→ **TASK DETAILS**
What is the number of lines in the listing below that contain the word "carrot"? Give only that number.

→ **SUPPLIED RECORDS**
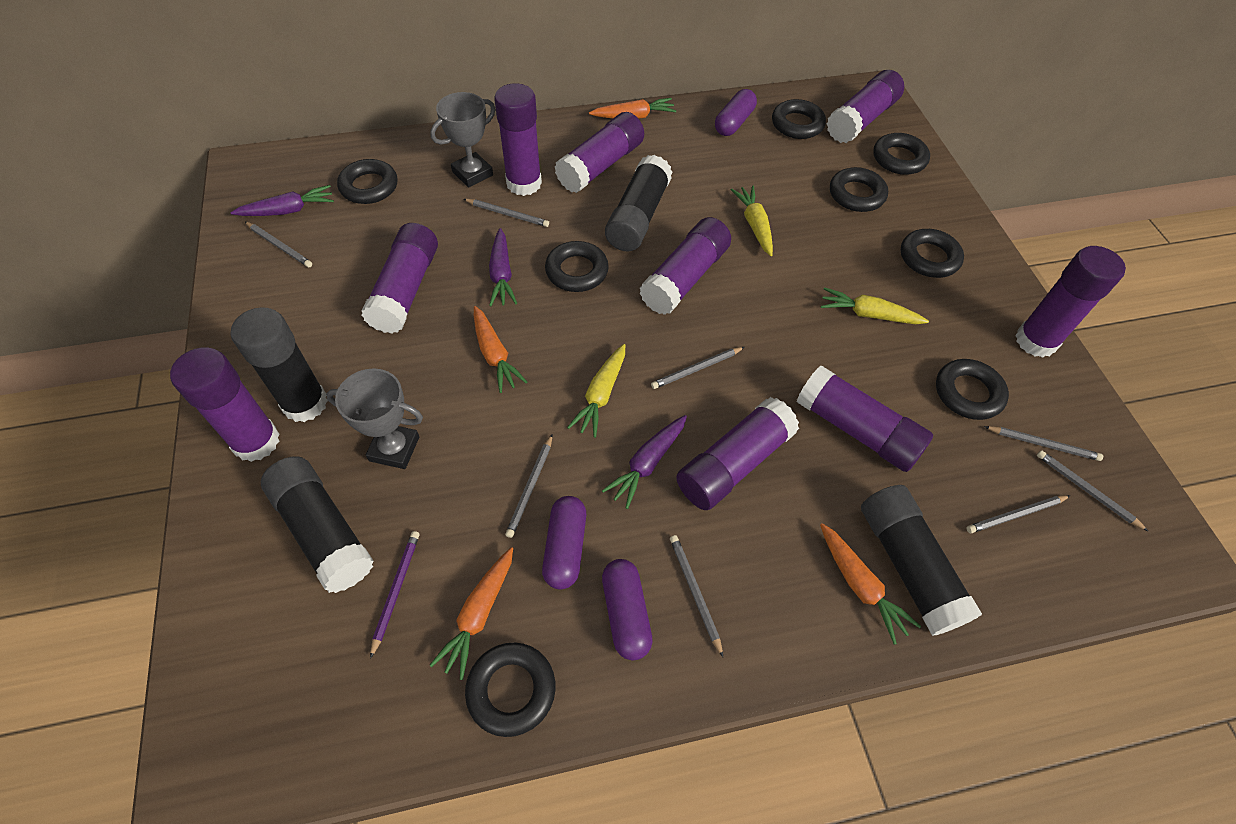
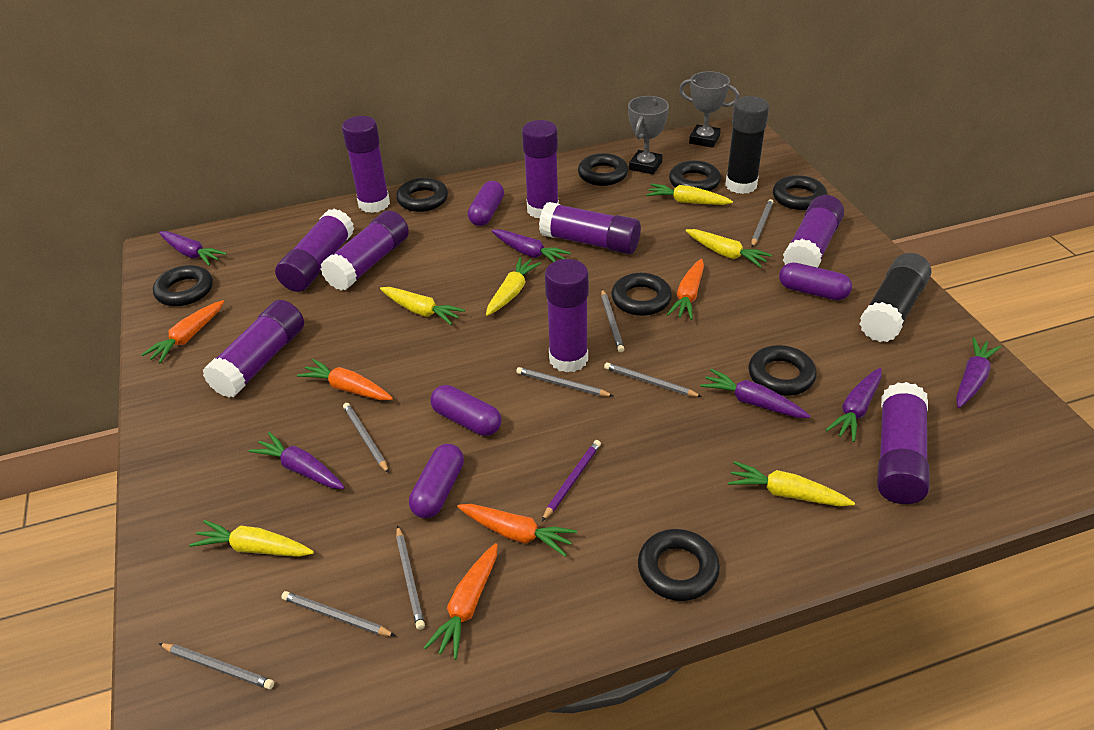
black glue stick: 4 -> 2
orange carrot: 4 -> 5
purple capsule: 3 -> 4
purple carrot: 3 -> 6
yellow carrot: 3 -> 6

→ **ANSWER BOX**
3